**What is expected:** Only the lines below from the one that contains "brown spinning top [587,153,621,187]" through the one that contains "none -> yellow spool [104,255,154,313]" should appear in your answer, exact and without pictures.
--- START ---
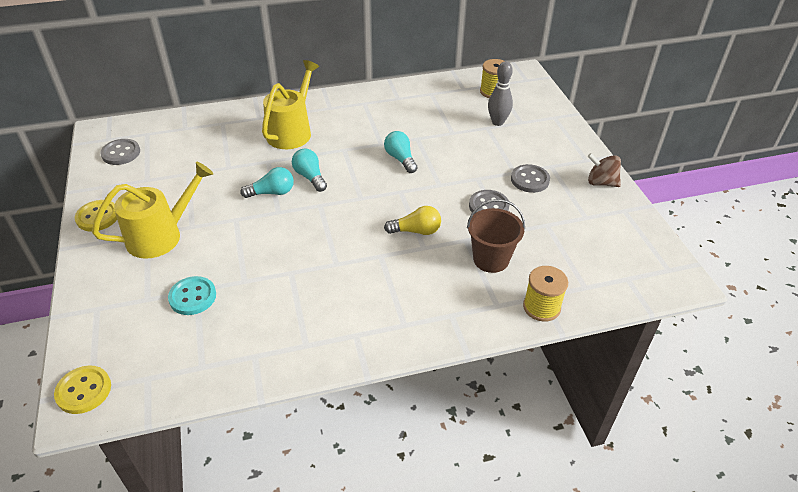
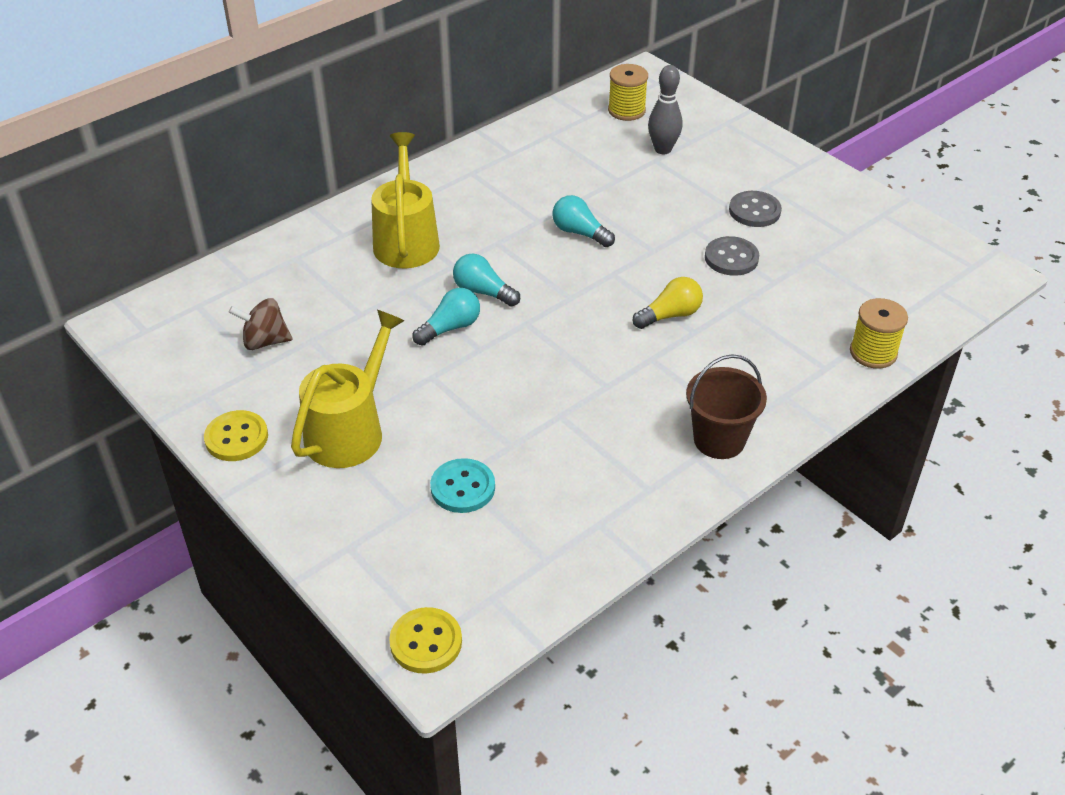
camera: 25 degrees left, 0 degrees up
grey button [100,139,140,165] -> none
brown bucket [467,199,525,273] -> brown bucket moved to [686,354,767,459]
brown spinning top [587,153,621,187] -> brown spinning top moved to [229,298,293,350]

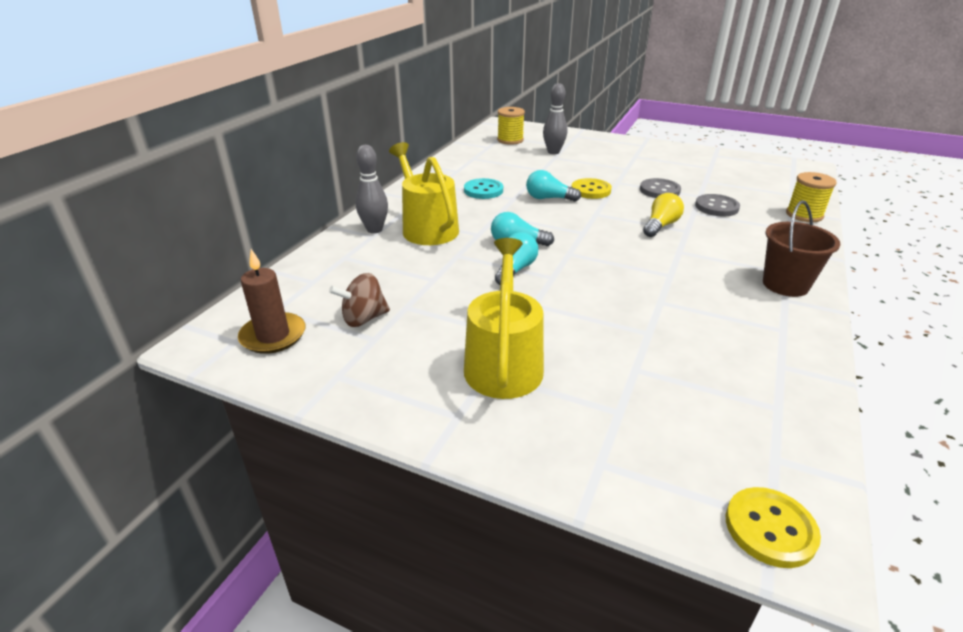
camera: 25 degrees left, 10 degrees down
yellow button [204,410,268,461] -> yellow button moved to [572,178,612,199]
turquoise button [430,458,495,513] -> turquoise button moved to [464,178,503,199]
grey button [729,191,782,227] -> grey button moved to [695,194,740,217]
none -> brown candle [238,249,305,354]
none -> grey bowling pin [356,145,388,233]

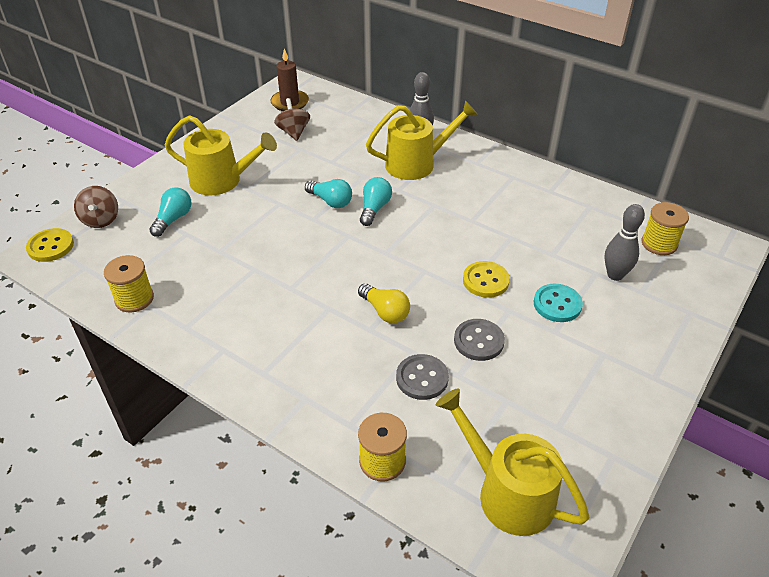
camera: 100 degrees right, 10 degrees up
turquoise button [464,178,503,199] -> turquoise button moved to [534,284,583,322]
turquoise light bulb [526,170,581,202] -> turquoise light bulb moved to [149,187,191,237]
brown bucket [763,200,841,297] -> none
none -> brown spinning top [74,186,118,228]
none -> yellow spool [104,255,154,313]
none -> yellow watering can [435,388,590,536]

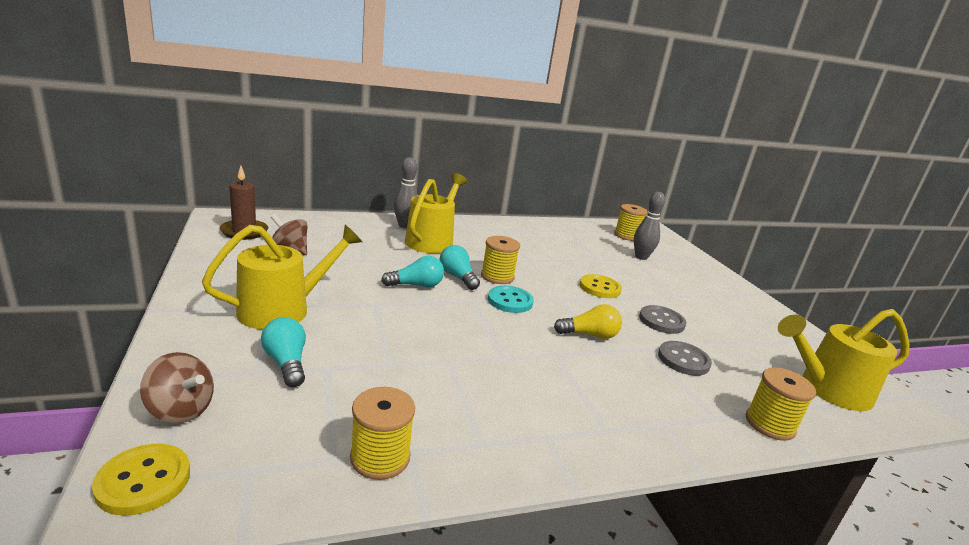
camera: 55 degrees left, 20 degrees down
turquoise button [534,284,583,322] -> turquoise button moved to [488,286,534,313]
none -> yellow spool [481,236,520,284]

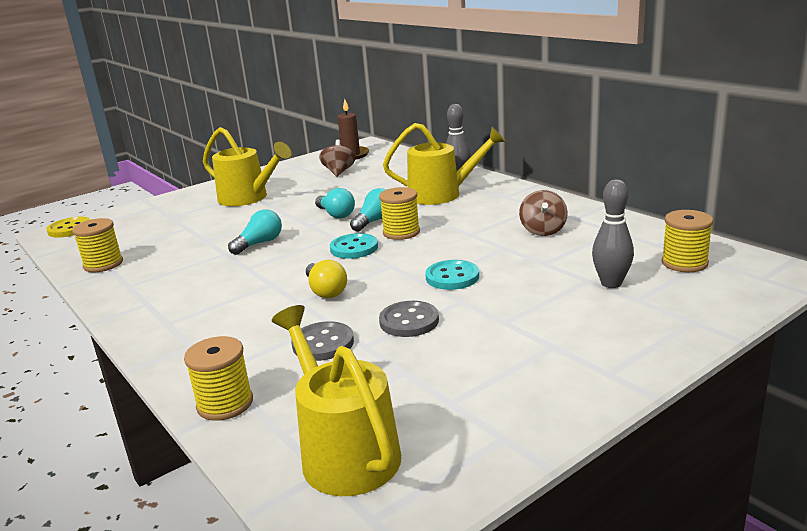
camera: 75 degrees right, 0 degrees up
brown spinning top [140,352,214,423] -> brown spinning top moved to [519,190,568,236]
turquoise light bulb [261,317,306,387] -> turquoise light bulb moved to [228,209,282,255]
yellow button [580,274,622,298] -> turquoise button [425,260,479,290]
--- END ---
--- START ---
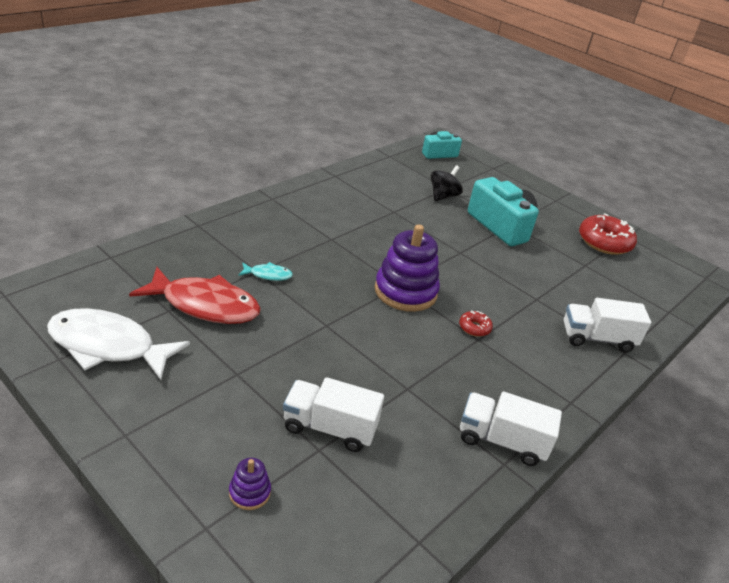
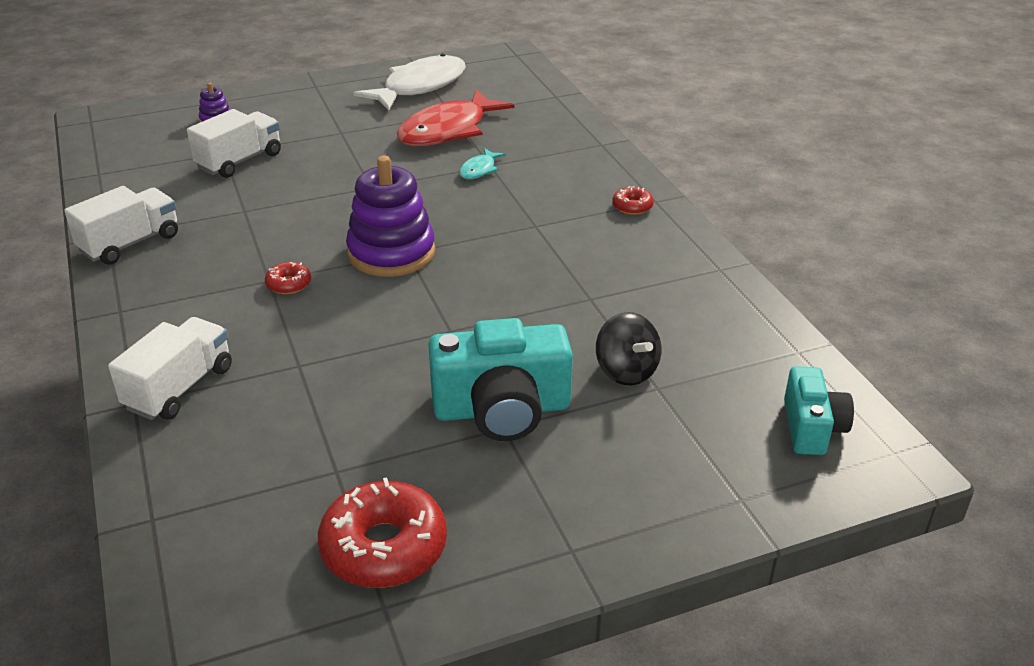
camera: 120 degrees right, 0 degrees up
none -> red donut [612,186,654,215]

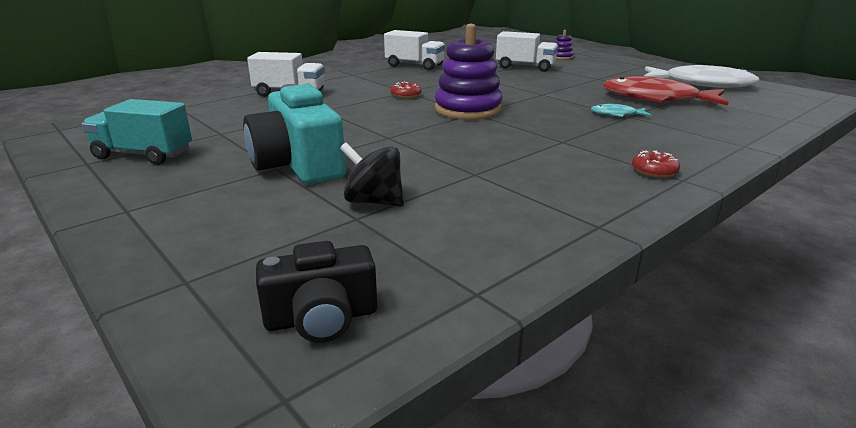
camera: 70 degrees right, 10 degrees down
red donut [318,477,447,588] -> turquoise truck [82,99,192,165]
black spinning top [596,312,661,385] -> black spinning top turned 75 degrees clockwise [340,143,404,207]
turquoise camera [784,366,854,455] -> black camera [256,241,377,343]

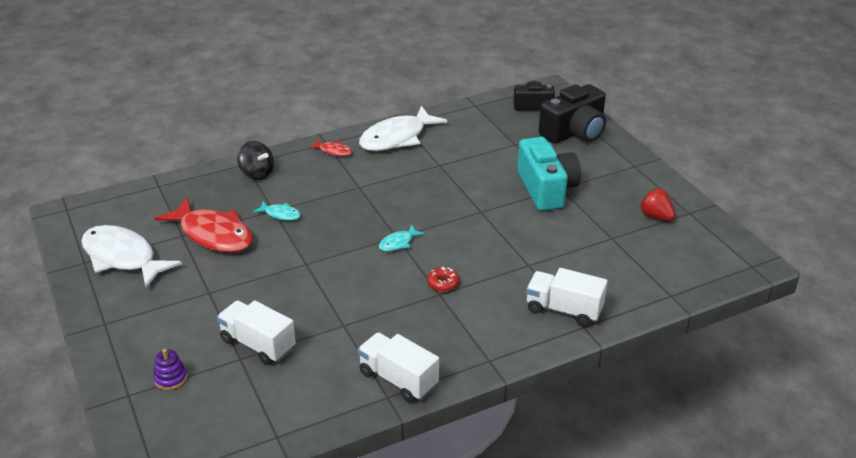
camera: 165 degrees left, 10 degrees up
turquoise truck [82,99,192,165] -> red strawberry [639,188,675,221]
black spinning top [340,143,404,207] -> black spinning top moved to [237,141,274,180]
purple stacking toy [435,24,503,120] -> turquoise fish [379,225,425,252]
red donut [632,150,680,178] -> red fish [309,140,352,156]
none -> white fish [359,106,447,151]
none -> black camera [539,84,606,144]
--- END ---
**Answer to this task:**
brown spinning top [587,153,621,187] -> brown spinning top moved to [229,298,293,350]

camera: 25 degrees left, 10 degrees down
yellow button [204,410,268,461] -> yellow button moved to [572,178,612,199]
turquoise button [430,458,495,513] -> turquoise button moved to [464,178,503,199]
grey button [729,191,782,227] -> grey button moved to [695,194,740,217]
none -> brown candle [238,249,305,354]
none -> grey bowling pin [356,145,388,233]

camera: 100 degrees right, 10 degrees up
turquoise button [464,178,503,199] -> turquoise button moved to [534,284,583,322]
turquoise light bulb [526,170,581,202] -> turquoise light bulb moved to [149,187,191,237]
brown bucket [763,200,841,297] -> none
none -> brown spinning top [74,186,118,228]
none -> yellow spool [104,255,154,313]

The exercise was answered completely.